(Collected data)
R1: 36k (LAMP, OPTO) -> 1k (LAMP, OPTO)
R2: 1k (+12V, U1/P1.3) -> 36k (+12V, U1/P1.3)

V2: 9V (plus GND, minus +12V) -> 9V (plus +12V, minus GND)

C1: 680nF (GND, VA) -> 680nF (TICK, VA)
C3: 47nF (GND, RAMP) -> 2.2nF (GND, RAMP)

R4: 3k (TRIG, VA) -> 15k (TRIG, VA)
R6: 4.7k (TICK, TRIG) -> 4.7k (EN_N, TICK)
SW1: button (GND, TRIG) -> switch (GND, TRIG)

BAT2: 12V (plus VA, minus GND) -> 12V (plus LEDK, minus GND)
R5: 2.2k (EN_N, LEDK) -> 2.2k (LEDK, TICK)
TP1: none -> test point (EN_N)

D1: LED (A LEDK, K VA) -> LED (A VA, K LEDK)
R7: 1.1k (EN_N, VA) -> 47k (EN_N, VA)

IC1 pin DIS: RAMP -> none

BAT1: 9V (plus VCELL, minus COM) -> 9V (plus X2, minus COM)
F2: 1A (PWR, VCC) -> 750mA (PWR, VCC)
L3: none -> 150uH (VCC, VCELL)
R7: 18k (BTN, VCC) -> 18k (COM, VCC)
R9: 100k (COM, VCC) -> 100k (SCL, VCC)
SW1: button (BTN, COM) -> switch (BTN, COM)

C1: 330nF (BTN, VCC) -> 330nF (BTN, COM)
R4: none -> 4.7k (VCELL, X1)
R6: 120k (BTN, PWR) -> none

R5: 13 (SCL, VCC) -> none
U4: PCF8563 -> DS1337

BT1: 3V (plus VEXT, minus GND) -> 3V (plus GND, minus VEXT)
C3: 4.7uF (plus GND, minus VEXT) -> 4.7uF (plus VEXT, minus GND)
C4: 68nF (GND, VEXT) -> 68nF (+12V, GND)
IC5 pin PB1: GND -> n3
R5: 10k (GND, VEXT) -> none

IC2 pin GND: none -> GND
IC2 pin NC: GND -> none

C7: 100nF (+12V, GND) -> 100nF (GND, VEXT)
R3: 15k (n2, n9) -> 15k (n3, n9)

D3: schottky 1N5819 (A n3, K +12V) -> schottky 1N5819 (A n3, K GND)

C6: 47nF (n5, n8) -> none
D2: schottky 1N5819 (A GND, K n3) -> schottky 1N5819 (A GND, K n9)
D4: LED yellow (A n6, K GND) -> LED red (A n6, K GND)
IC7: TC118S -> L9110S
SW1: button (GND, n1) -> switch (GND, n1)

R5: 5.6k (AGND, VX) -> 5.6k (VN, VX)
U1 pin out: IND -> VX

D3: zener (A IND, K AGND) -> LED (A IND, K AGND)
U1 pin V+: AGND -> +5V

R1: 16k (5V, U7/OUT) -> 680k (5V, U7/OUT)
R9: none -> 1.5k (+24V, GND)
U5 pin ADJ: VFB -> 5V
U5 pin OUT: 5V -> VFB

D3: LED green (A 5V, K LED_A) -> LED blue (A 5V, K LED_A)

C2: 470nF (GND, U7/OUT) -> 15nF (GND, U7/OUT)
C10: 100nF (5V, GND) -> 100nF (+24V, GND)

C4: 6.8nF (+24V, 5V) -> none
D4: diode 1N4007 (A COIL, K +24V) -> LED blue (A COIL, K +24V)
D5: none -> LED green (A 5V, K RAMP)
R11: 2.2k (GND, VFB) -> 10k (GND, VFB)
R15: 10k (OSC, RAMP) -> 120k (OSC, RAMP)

→ EXERCISE OBJECTIVE
The answer must be the line containing "R6: 120k (BTN, PWR) -> none" and every line after it through the end of the records, repeated exactly.

→ ANSWER FOR THE TASK
R6: 120k (BTN, PWR) -> none

R5: 13 (SCL, VCC) -> none
U4: PCF8563 -> DS1337

BT1: 3V (plus VEXT, minus GND) -> 3V (plus GND, minus VEXT)
C3: 4.7uF (plus GND, minus VEXT) -> 4.7uF (plus VEXT, minus GND)
C4: 68nF (GND, VEXT) -> 68nF (+12V, GND)
IC5 pin PB1: GND -> n3
R5: 10k (GND, VEXT) -> none

IC2 pin GND: none -> GND
IC2 pin NC: GND -> none

C7: 100nF (+12V, GND) -> 100nF (GND, VEXT)
R3: 15k (n2, n9) -> 15k (n3, n9)

D3: schottky 1N5819 (A n3, K +12V) -> schottky 1N5819 (A n3, K GND)

C6: 47nF (n5, n8) -> none
D2: schottky 1N5819 (A GND, K n3) -> schottky 1N5819 (A GND, K n9)
D4: LED yellow (A n6, K GND) -> LED red (A n6, K GND)
IC7: TC118S -> L9110S
SW1: button (GND, n1) -> switch (GND, n1)

R5: 5.6k (AGND, VX) -> 5.6k (VN, VX)
U1 pin out: IND -> VX

D3: zener (A IND, K AGND) -> LED (A IND, K AGND)
U1 pin V+: AGND -> +5V

R1: 16k (5V, U7/OUT) -> 680k (5V, U7/OUT)
R9: none -> 1.5k (+24V, GND)
U5 pin ADJ: VFB -> 5V
U5 pin OUT: 5V -> VFB

D3: LED green (A 5V, K LED_A) -> LED blue (A 5V, K LED_A)

C2: 470nF (GND, U7/OUT) -> 15nF (GND, U7/OUT)
C10: 100nF (5V, GND) -> 100nF (+24V, GND)

C4: 6.8nF (+24V, 5V) -> none
D4: diode 1N4007 (A COIL, K +24V) -> LED blue (A COIL, K +24V)
D5: none -> LED green (A 5V, K RAMP)
R11: 2.2k (GND, VFB) -> 10k (GND, VFB)
R15: 10k (OSC, RAMP) -> 120k (OSC, RAMP)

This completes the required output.